## WHAT IS EXPECTED
Your copy begins at the line with "ratio: 0.59" and runs through the end of the data below. Set down only those lines exactly, without pictures.

## Recorded data

§

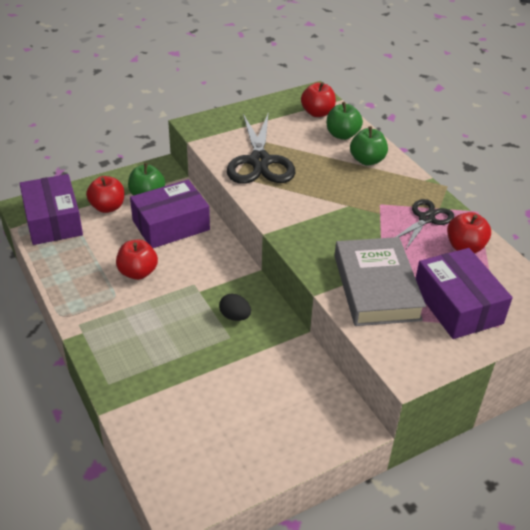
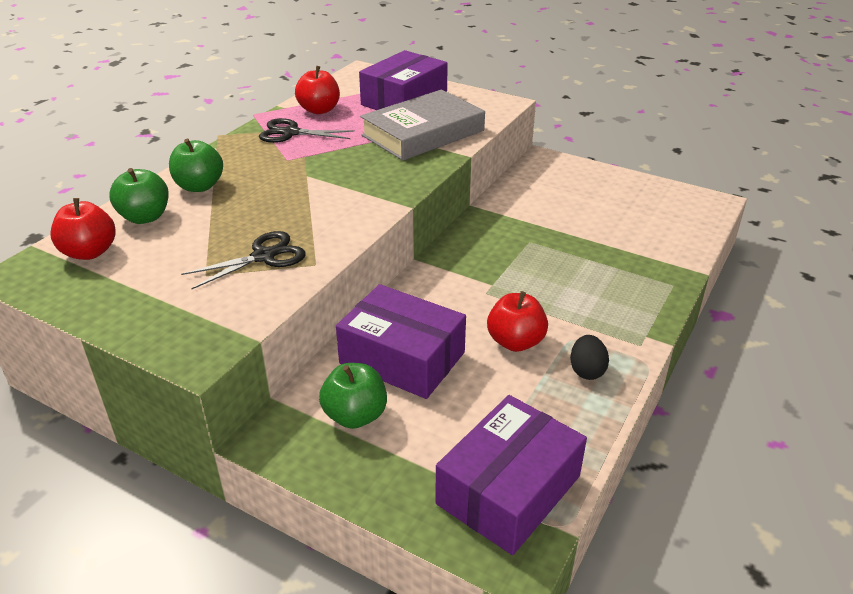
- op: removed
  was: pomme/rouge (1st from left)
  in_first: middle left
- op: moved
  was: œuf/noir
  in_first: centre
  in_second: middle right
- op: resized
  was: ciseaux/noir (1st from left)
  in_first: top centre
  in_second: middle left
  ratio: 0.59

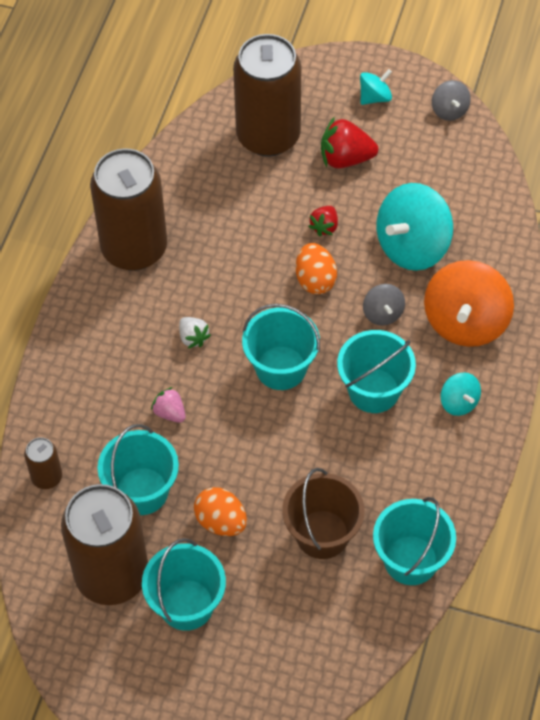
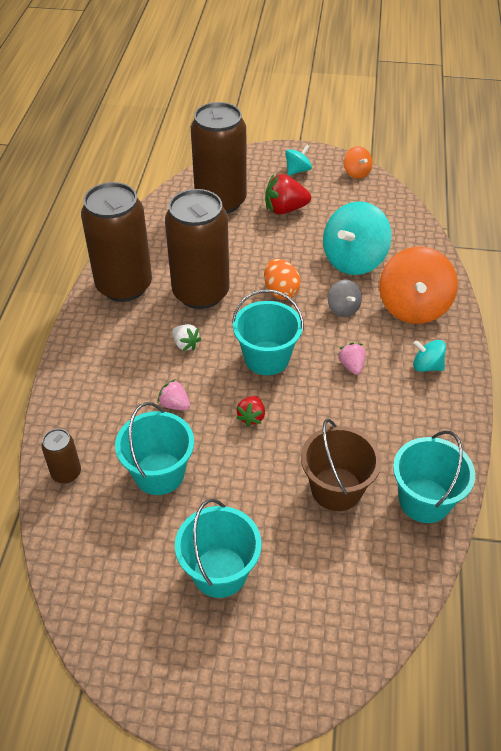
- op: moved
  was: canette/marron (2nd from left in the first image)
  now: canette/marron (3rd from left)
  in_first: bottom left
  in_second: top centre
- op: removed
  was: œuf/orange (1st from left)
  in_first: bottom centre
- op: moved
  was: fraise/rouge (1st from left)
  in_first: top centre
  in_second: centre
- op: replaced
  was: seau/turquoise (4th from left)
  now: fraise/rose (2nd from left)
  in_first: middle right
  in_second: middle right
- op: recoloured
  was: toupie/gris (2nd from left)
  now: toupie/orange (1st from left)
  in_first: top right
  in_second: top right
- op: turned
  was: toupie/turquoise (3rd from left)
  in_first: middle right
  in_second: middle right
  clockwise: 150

§

## ANSWER SECTION
  ratio: 0.59

- op: moved
  was: canette/marron (2nd from left in the first image)
  now: canette/marron (3rd from left)
  in_first: bottom left
  in_second: top centre
- op: removed
  was: œuf/orange (1st from left)
  in_first: bottom centre
- op: moved
  was: fraise/rouge (1st from left)
  in_first: top centre
  in_second: centre
- op: replaced
  was: seau/turquoise (4th from left)
  now: fraise/rose (2nd from left)
  in_first: middle right
  in_second: middle right
- op: recoloured
  was: toupie/gris (2nd from left)
  now: toupie/orange (1st from left)
  in_first: top right
  in_second: top right
- op: turned
  was: toupie/turquoise (3rd from left)
  in_first: middle right
  in_second: middle right
  clockwise: 150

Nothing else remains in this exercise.